START Extracted entries

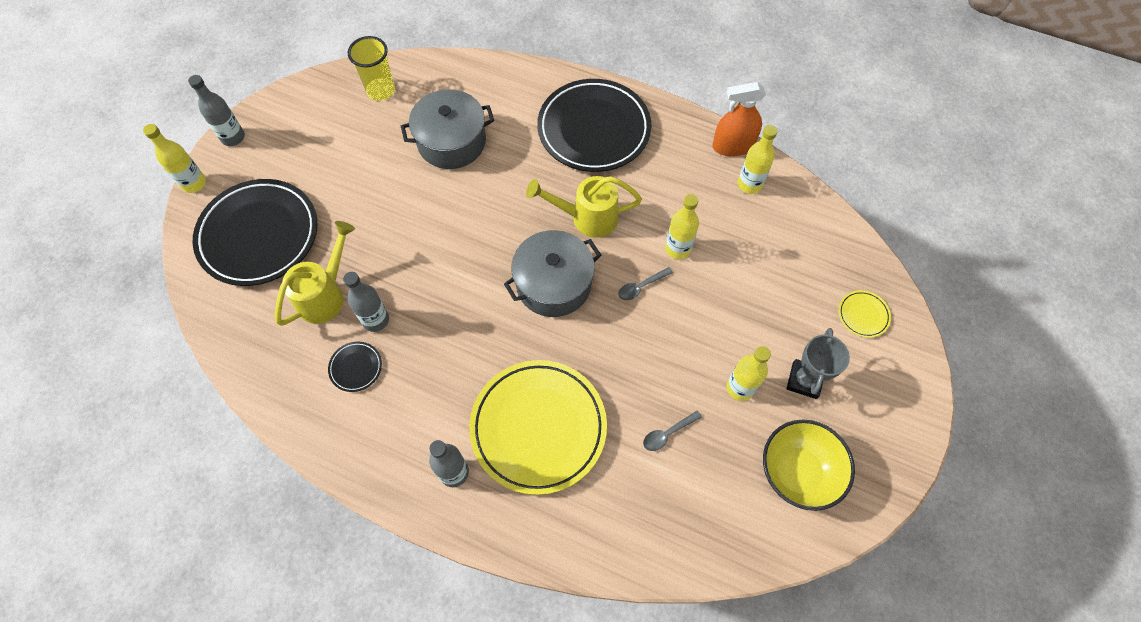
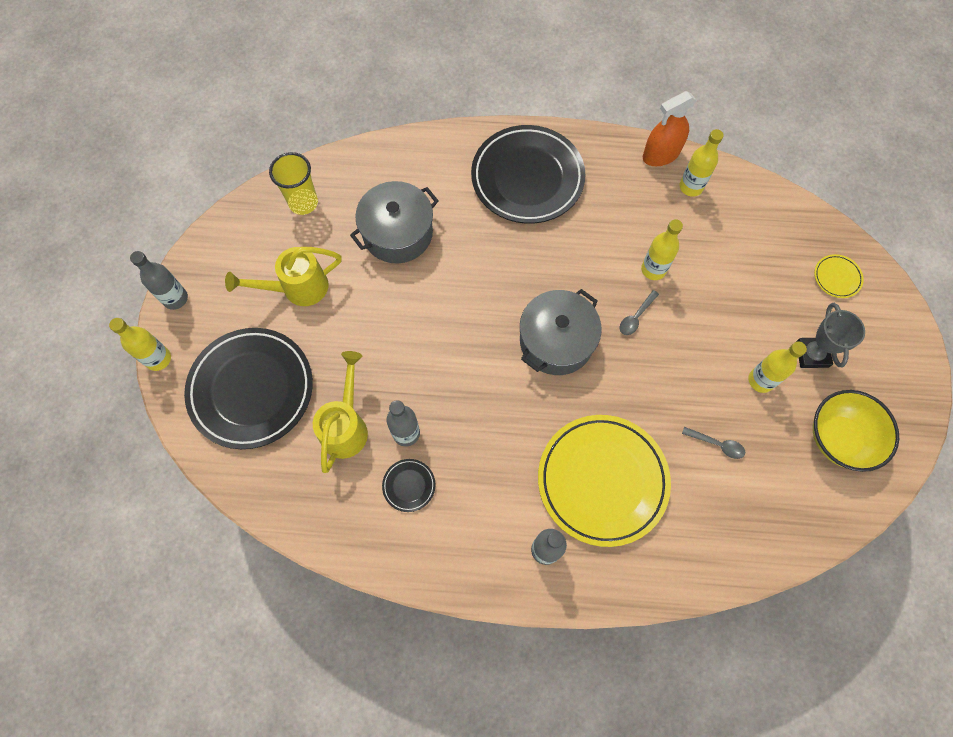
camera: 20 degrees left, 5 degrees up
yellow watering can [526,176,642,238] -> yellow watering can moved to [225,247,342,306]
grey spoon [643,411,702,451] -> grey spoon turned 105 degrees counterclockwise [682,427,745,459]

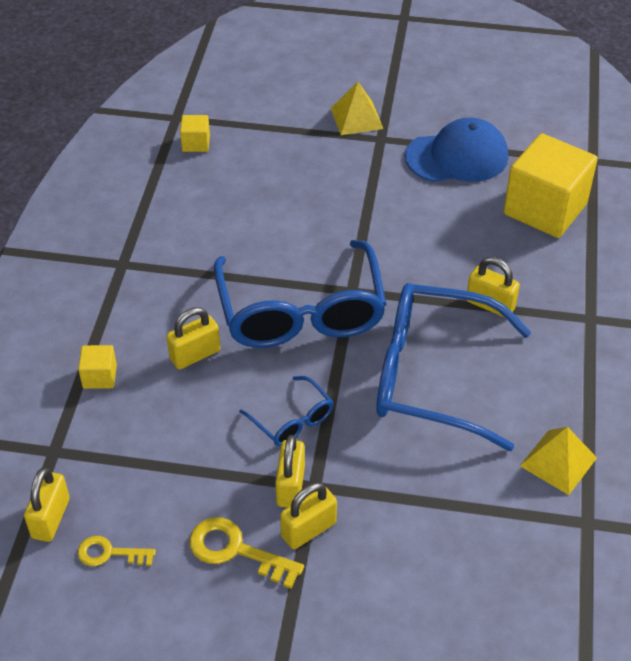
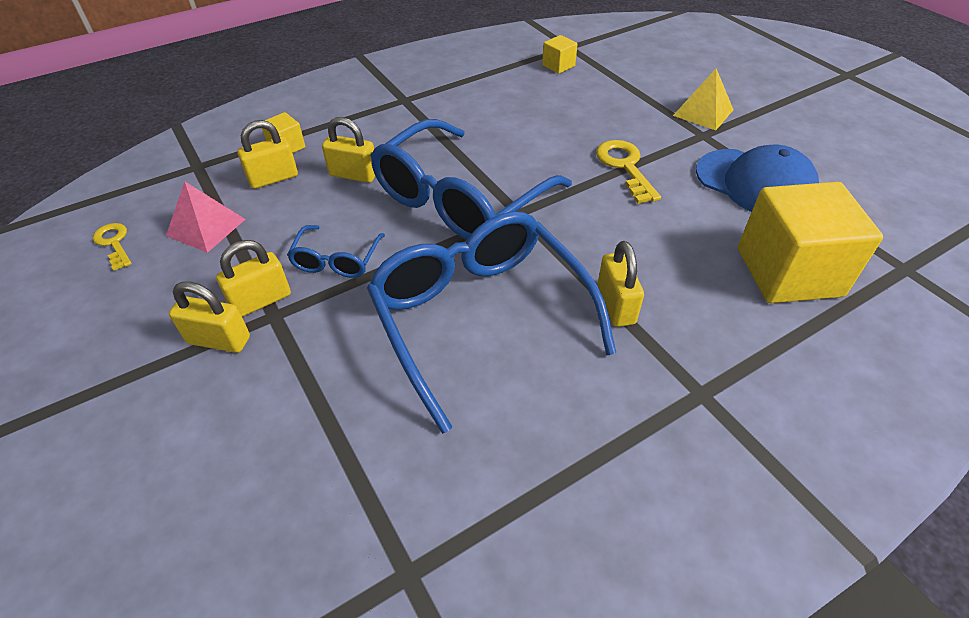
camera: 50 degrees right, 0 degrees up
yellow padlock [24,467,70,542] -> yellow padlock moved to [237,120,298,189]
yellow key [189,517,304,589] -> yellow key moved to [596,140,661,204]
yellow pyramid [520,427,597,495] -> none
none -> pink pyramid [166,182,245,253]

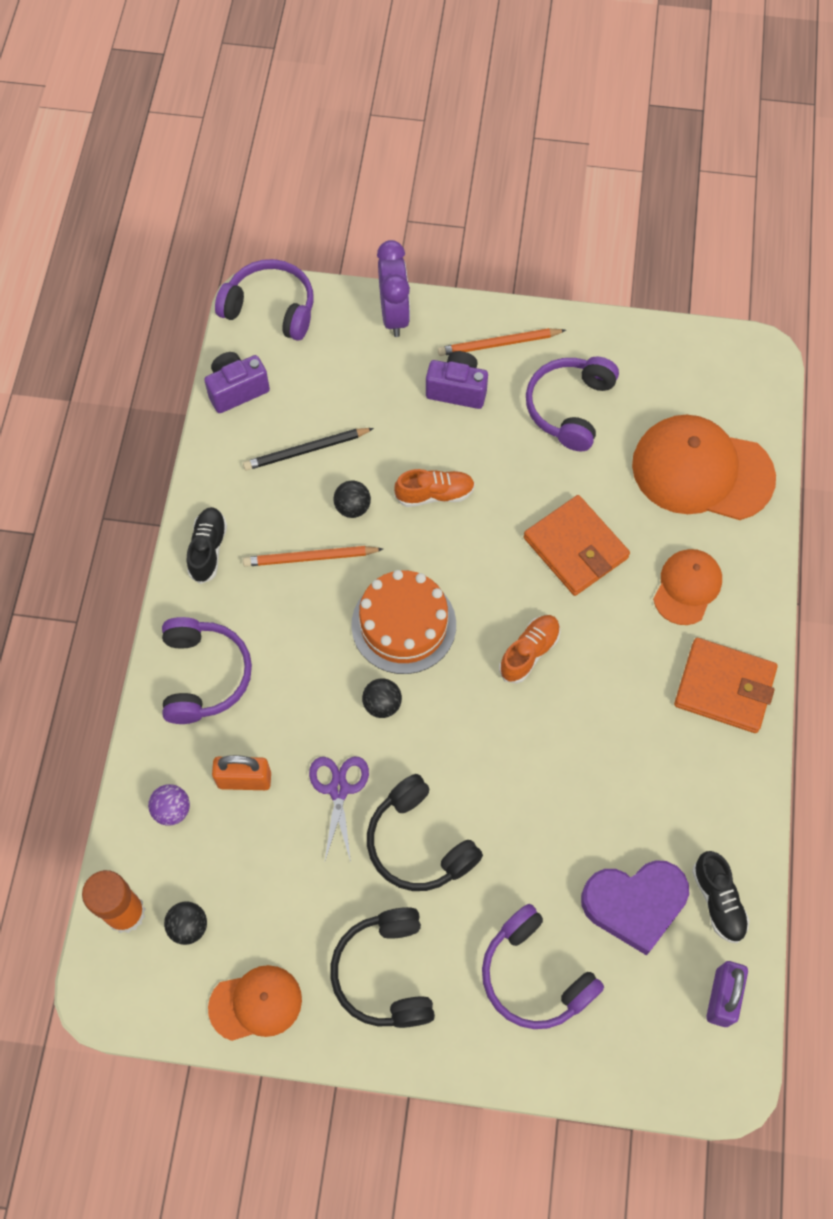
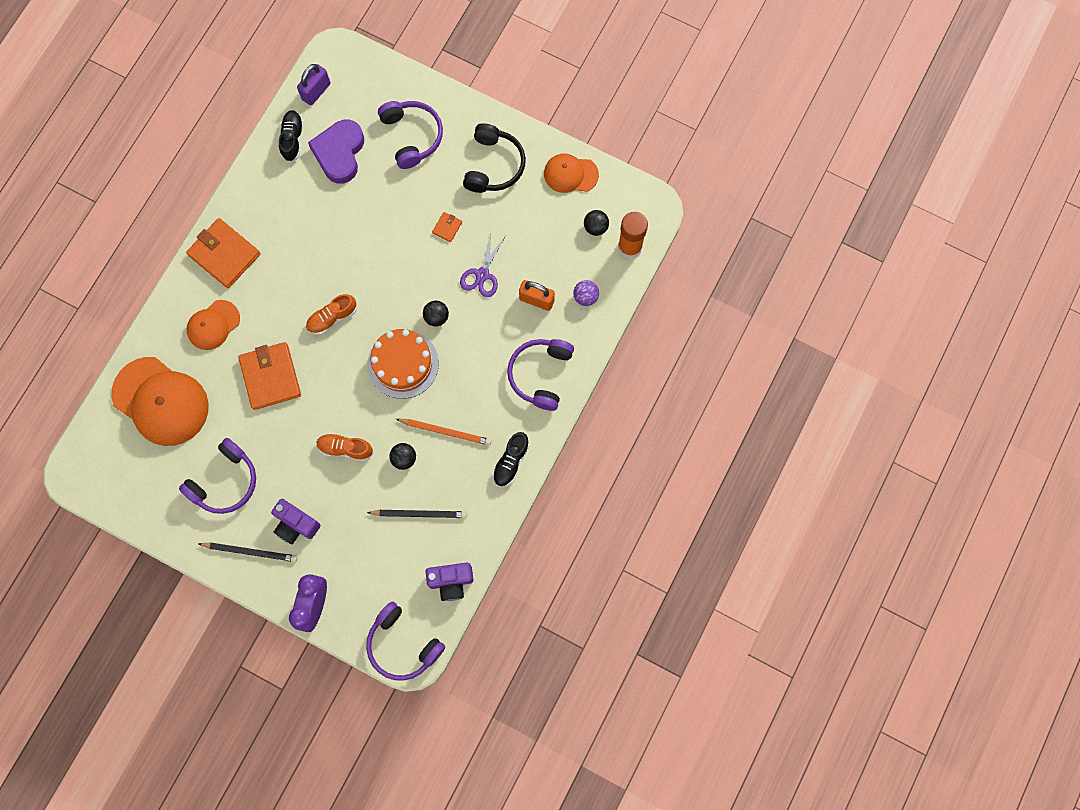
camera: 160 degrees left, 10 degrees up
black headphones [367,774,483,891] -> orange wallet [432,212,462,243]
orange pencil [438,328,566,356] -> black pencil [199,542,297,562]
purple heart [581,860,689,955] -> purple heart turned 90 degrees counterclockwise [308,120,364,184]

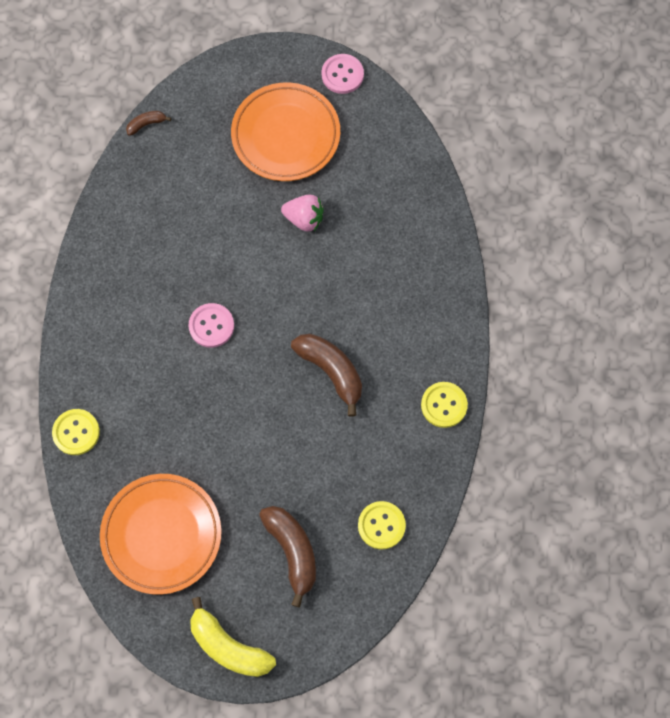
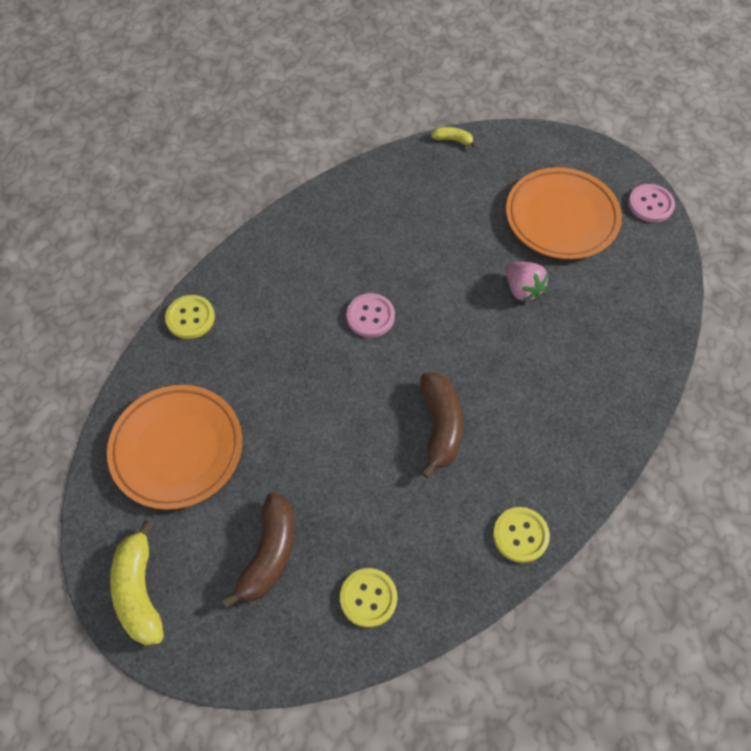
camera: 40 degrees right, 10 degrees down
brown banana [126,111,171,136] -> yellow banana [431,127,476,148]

END Extracted entries

Exercise brief: Copy all the lines from the data above that hold the word "degrees".

Exercise answer:
camera: 20 degrees left, 5 degrees up
grey spoon [643,411,702,451] -> grey spoon turned 105 degrees counterclockwise [682,427,745,459]
camera: 50 degrees right, 0 degrees up
camera: 160 degrees left, 10 degrees up
purple heart [581,860,689,955] -> purple heart turned 90 degrees counterclockwise [308,120,364,184]
camera: 40 degrees right, 10 degrees down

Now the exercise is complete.